Exact copy, no pictures: output each line below as it stands.

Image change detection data
· · · · · · ·
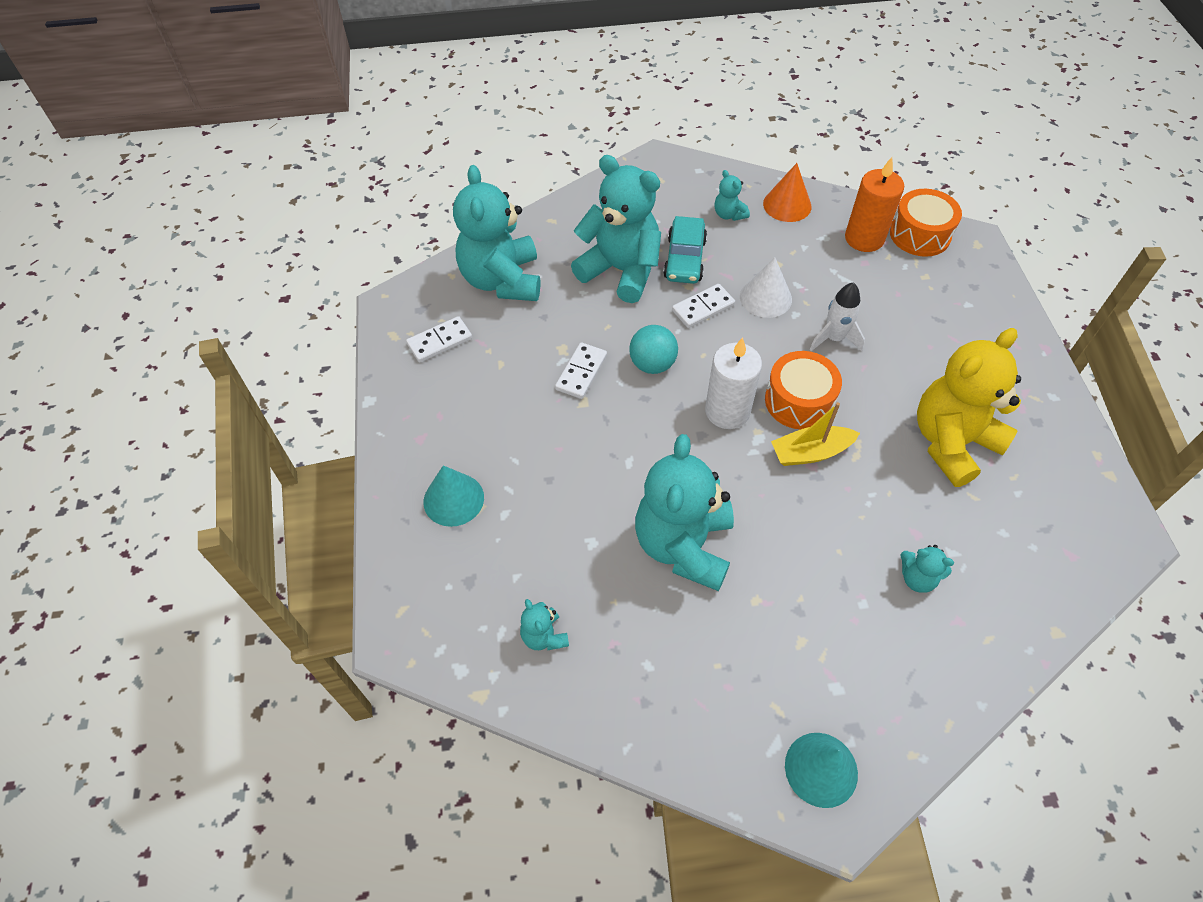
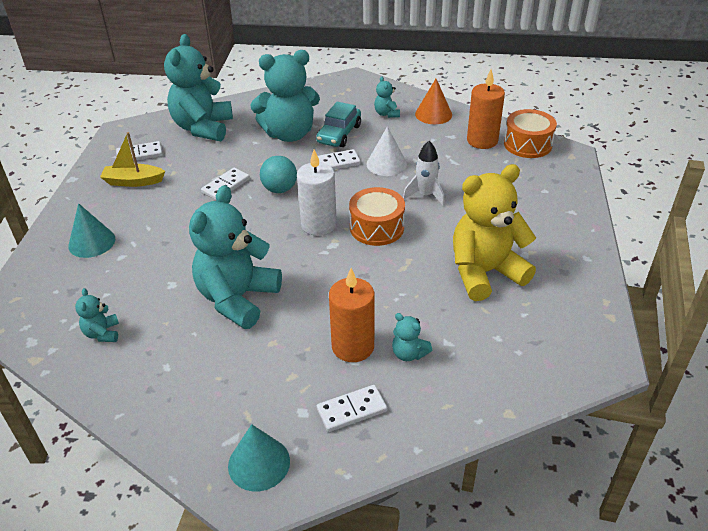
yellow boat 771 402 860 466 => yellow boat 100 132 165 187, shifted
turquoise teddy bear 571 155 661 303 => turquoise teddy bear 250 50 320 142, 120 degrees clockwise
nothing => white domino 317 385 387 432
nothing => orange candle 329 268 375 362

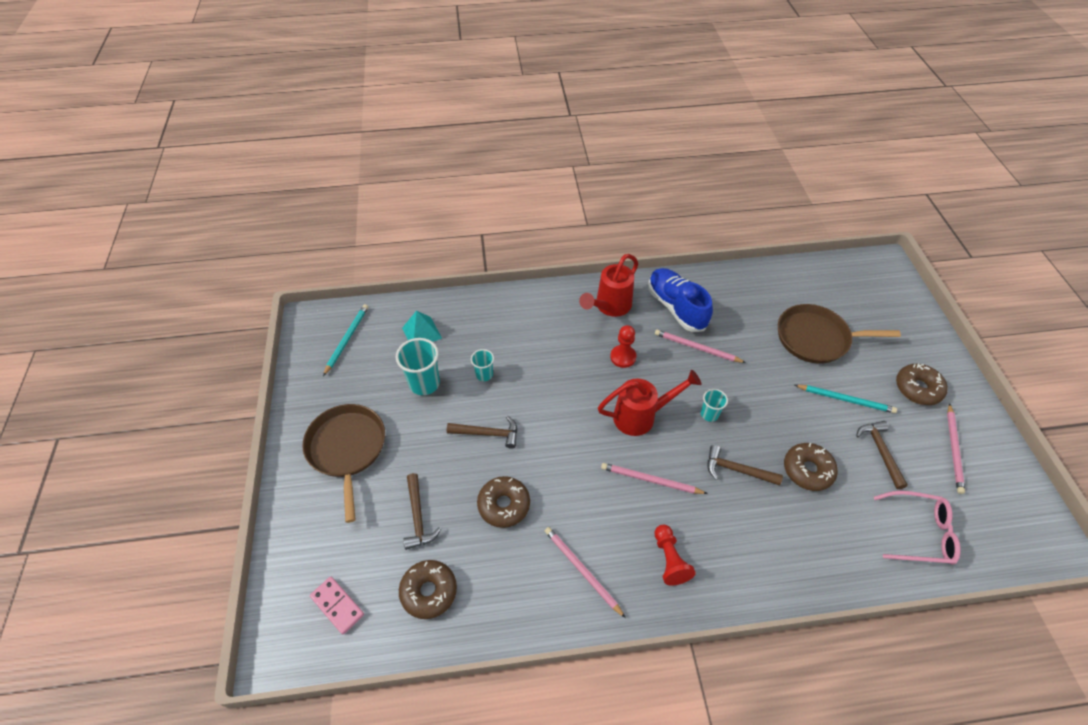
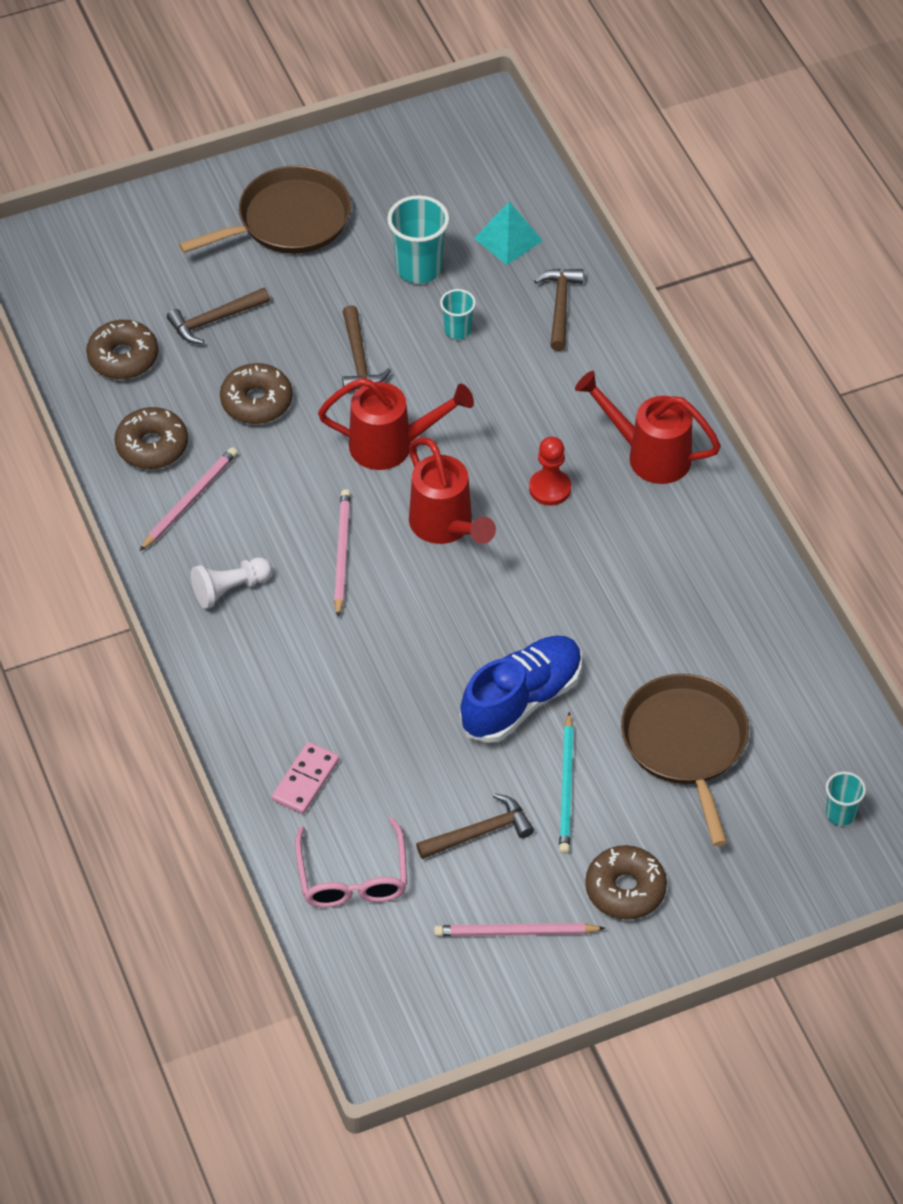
brown donut 784 443 838 491 => brown donut 115 407 188 469, shifted
red pawn 654 525 696 586 => white pawn 191 557 272 609
pink domino 310 577 364 635 => pink domino 272 742 339 814, shifted
nothing => red watering can 318 378 474 470
blue shoe 648 268 713 332 => blue shoe 460 636 582 743, shifted
brown hammer 708 445 783 486 => brown hammer 534 269 584 351, shifted
turquoise cup 701 389 728 422 => turquoise cup 826 772 866 826, shifted
turquoise pencil 323 304 368 376 => nothing
pink pencil 655 330 746 363 => nothing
· · · · · · ·
▶ Reply
yellow boat 771 402 860 466 => yellow boat 100 132 165 187, shifted
turquoise teddy bear 571 155 661 303 => turquoise teddy bear 250 50 320 142, 120 degrees clockwise
nothing => white domino 317 385 387 432
nothing => orange candle 329 268 375 362

brown donut 784 443 838 491 => brown donut 115 407 188 469, shifted
red pawn 654 525 696 586 => white pawn 191 557 272 609
pink domino 310 577 364 635 => pink domino 272 742 339 814, shifted
nothing => red watering can 318 378 474 470
blue shoe 648 268 713 332 => blue shoe 460 636 582 743, shifted
brown hammer 708 445 783 486 => brown hammer 534 269 584 351, shifted
turquoise cup 701 389 728 422 => turquoise cup 826 772 866 826, shifted
turquoise pencil 323 304 368 376 => nothing
pink pencil 655 330 746 363 => nothing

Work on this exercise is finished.